#### Exercise brief:
Using the records below, give again exactly the lines from the line that contains "(245, 185) = (321, 172): black drum -> none" through the line that contains "(704, 484) = (206, 585): brown", both ends included, and only those.
[Source material Boundary: Start]
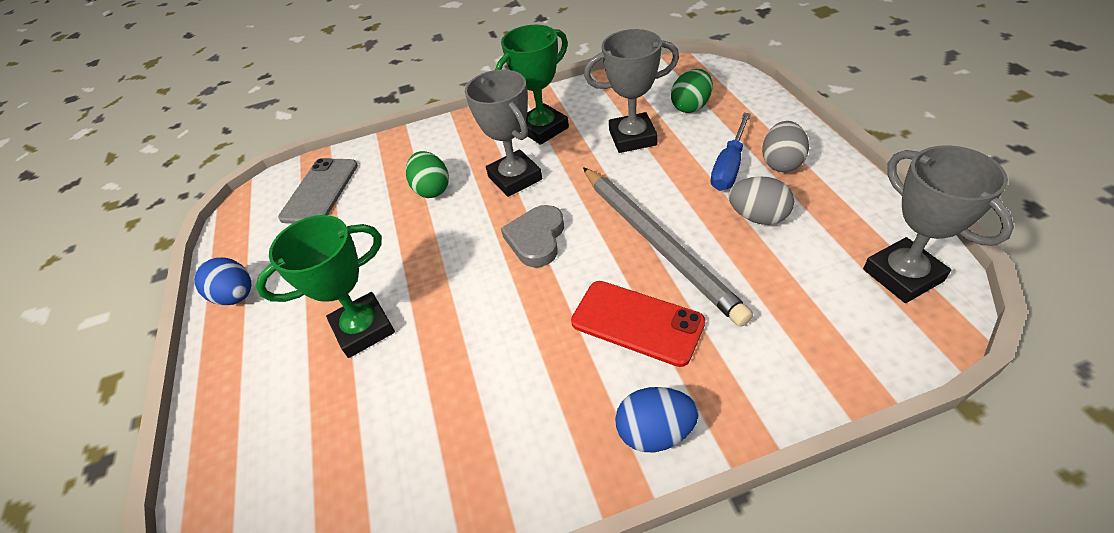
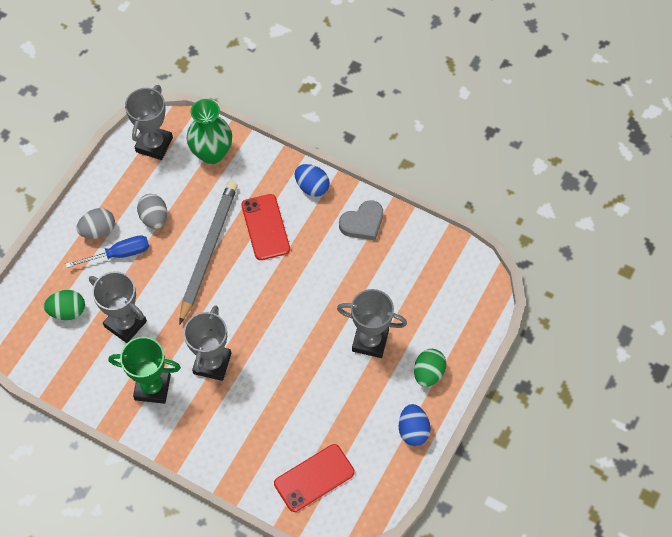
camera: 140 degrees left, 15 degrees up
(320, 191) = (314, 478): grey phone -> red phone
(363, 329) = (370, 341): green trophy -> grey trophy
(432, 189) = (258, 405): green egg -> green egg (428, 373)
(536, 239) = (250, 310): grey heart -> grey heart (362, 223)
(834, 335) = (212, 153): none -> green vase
[Source material Boundary: End]
[Source material Boundary: Start]
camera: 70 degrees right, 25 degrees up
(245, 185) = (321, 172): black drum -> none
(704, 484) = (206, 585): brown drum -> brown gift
[Source material Boundary: End]
#### Answer to this problem:
(245, 185) = (321, 172): black drum -> none
(704, 484) = (206, 585): brown drum -> brown gift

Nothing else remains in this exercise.